• What this task involves
Determine how many lines in the records include "plus". Write the number and nothing more.

•••

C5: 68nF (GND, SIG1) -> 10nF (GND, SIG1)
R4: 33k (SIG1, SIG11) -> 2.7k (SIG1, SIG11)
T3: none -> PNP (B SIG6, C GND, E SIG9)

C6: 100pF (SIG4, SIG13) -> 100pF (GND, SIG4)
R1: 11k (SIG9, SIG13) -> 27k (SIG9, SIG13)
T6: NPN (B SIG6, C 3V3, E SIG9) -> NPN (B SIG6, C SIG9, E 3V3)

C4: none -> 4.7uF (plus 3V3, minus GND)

•••

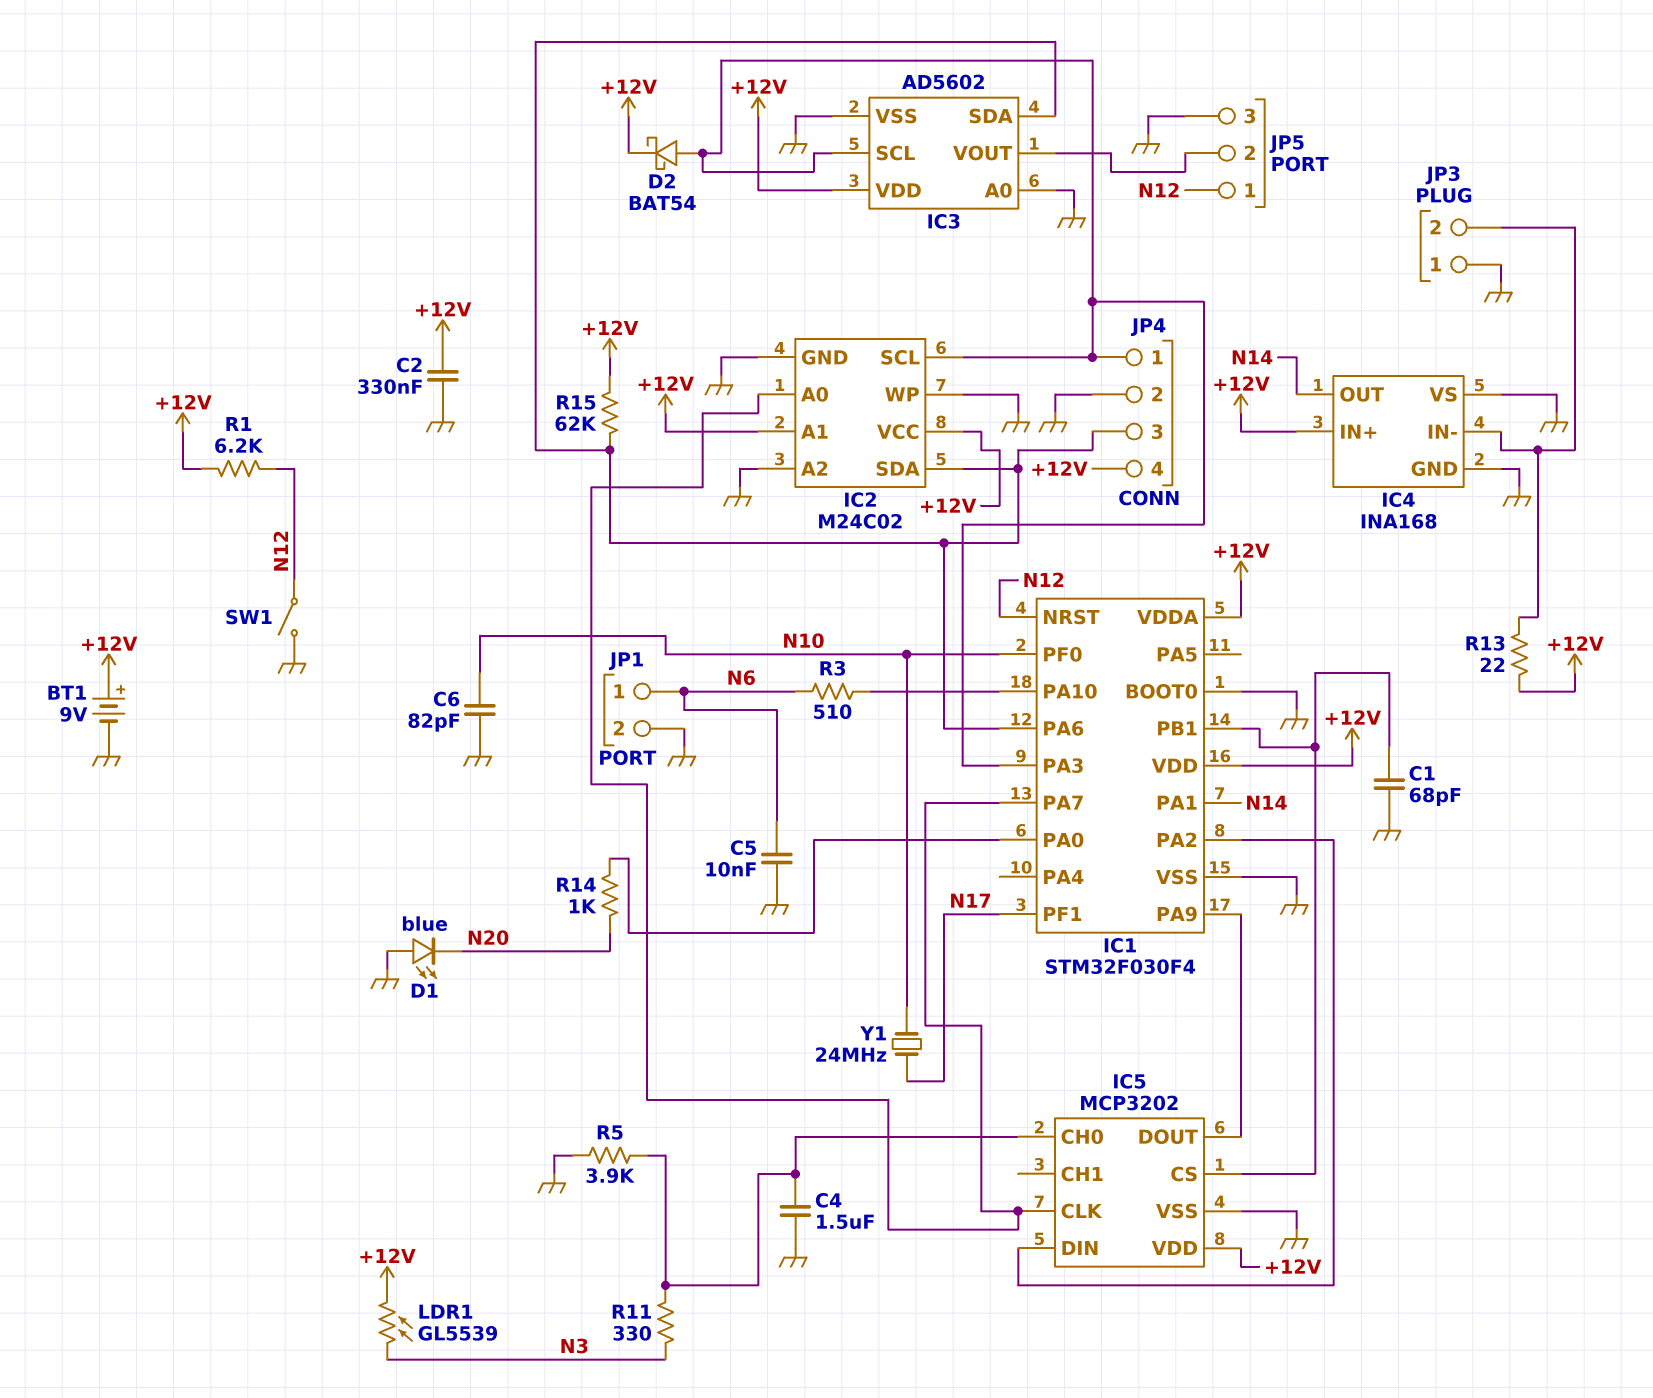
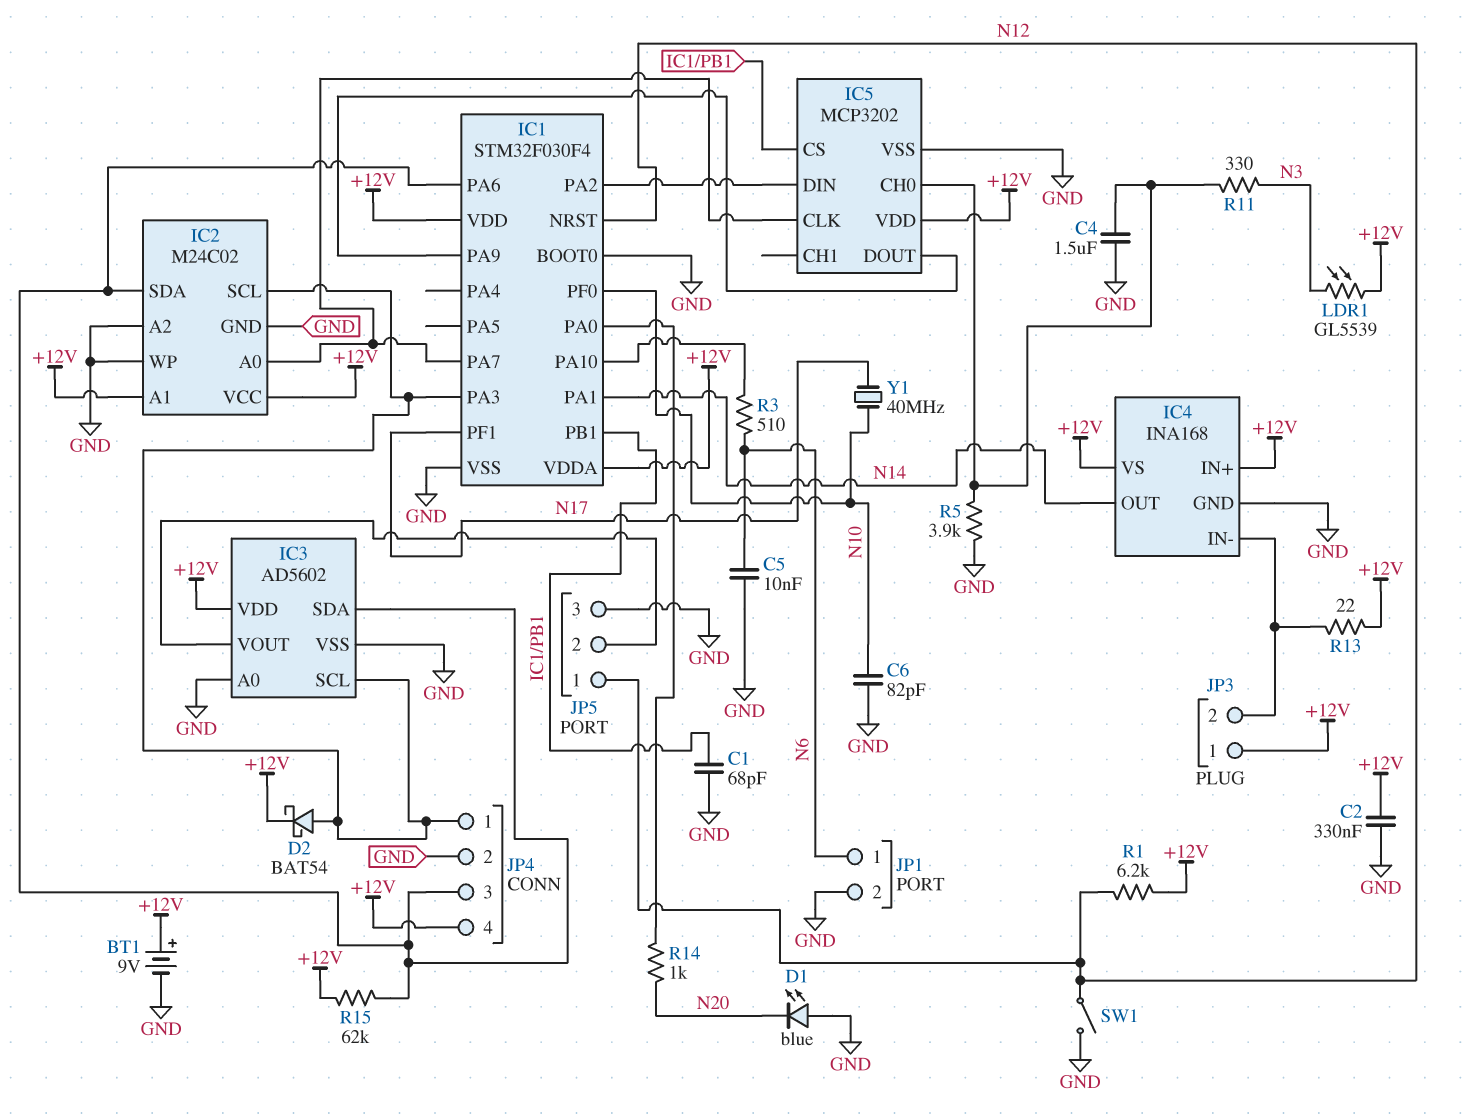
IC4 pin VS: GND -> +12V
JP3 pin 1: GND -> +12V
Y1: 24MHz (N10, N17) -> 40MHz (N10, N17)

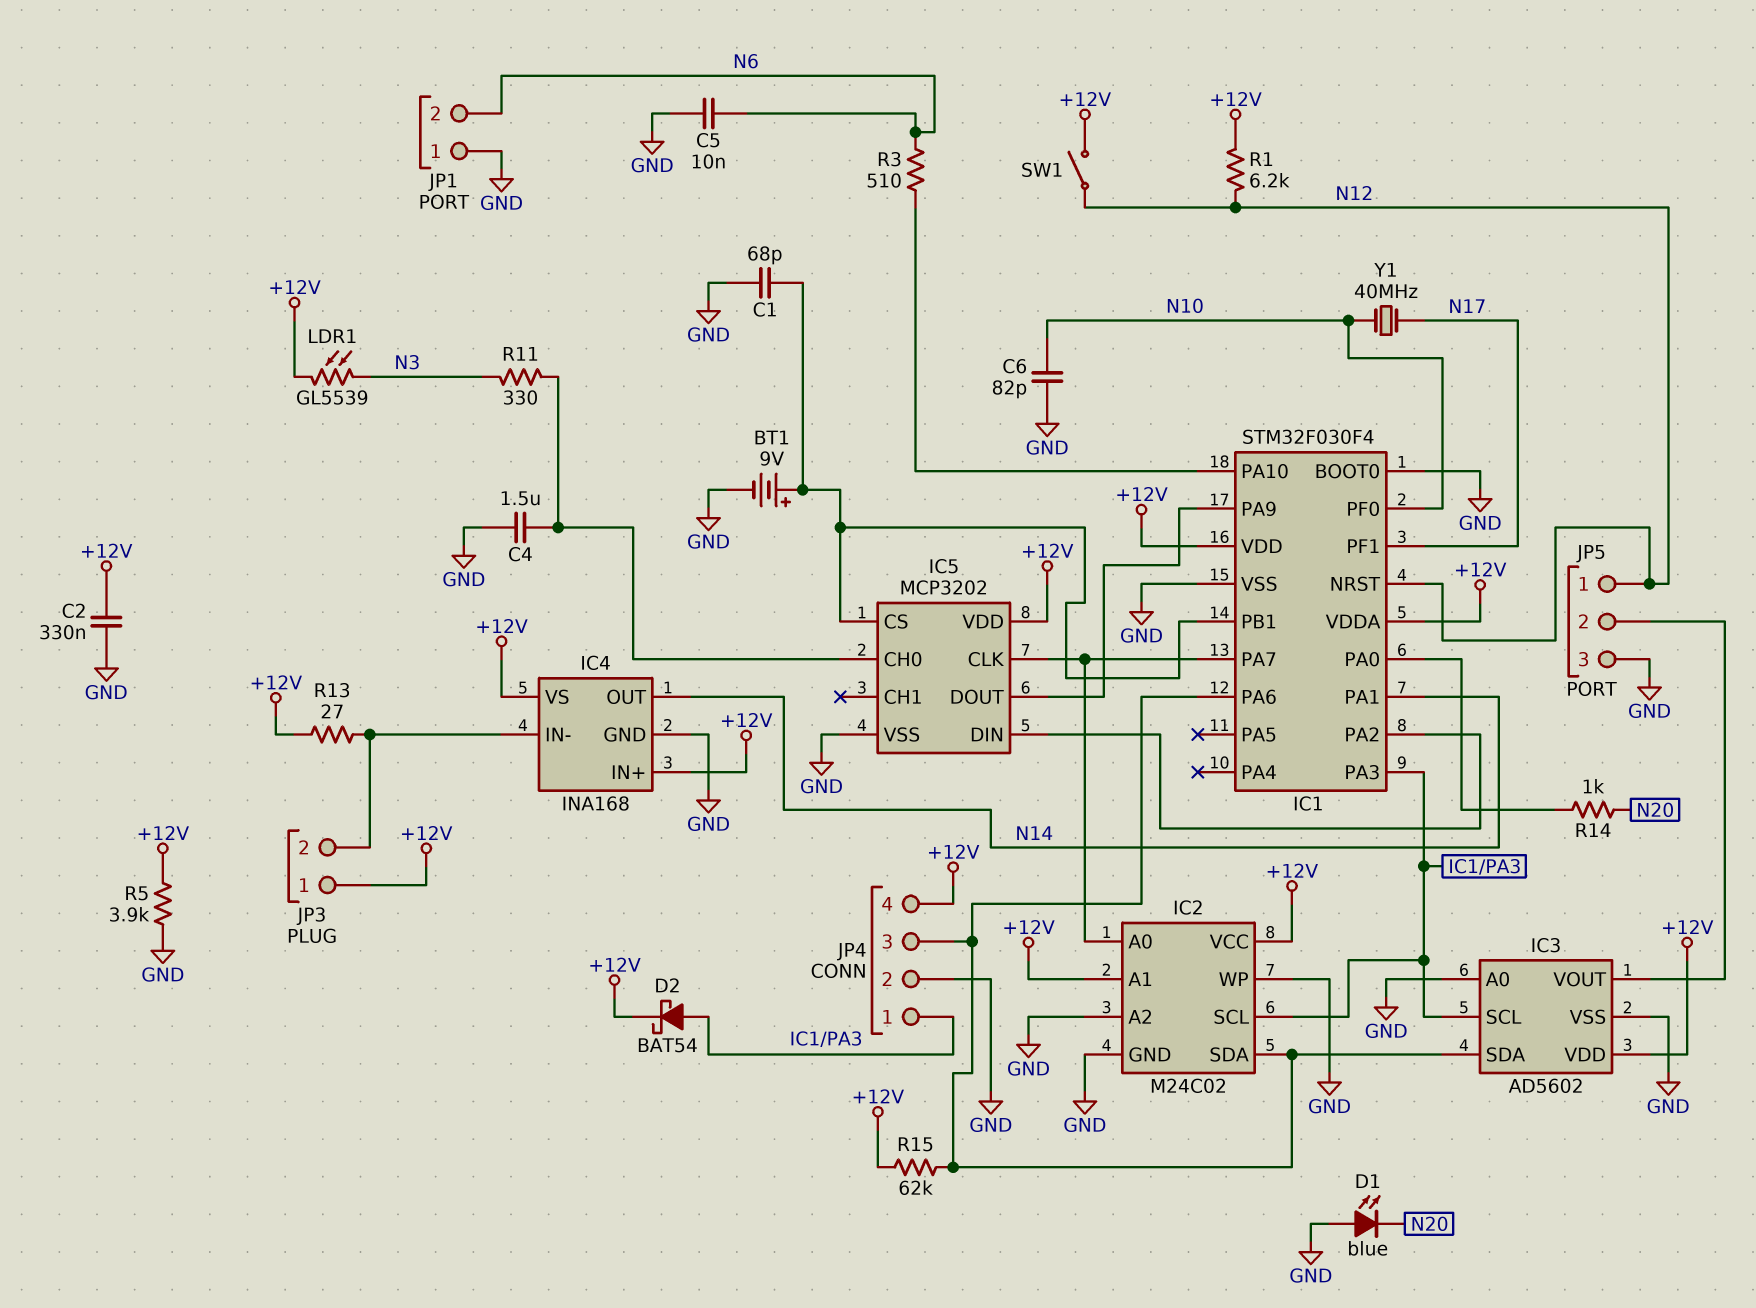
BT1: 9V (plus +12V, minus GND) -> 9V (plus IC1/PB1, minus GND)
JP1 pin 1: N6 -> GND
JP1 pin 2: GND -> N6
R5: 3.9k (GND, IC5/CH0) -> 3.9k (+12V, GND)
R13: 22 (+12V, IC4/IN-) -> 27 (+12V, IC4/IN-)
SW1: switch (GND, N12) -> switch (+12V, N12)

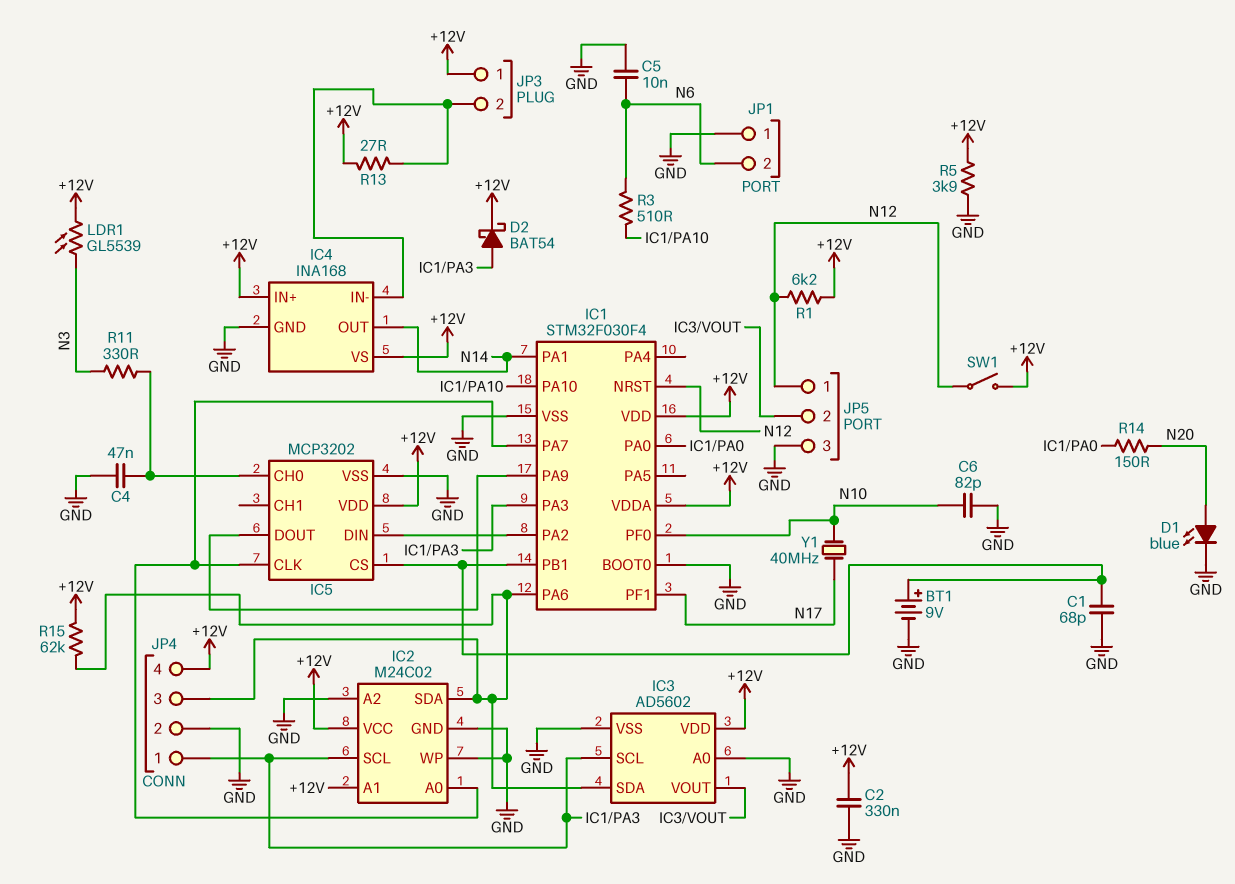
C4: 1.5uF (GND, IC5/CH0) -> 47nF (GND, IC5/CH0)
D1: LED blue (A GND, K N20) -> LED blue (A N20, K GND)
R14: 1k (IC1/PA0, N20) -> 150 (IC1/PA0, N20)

•••

• Answer to the problem
2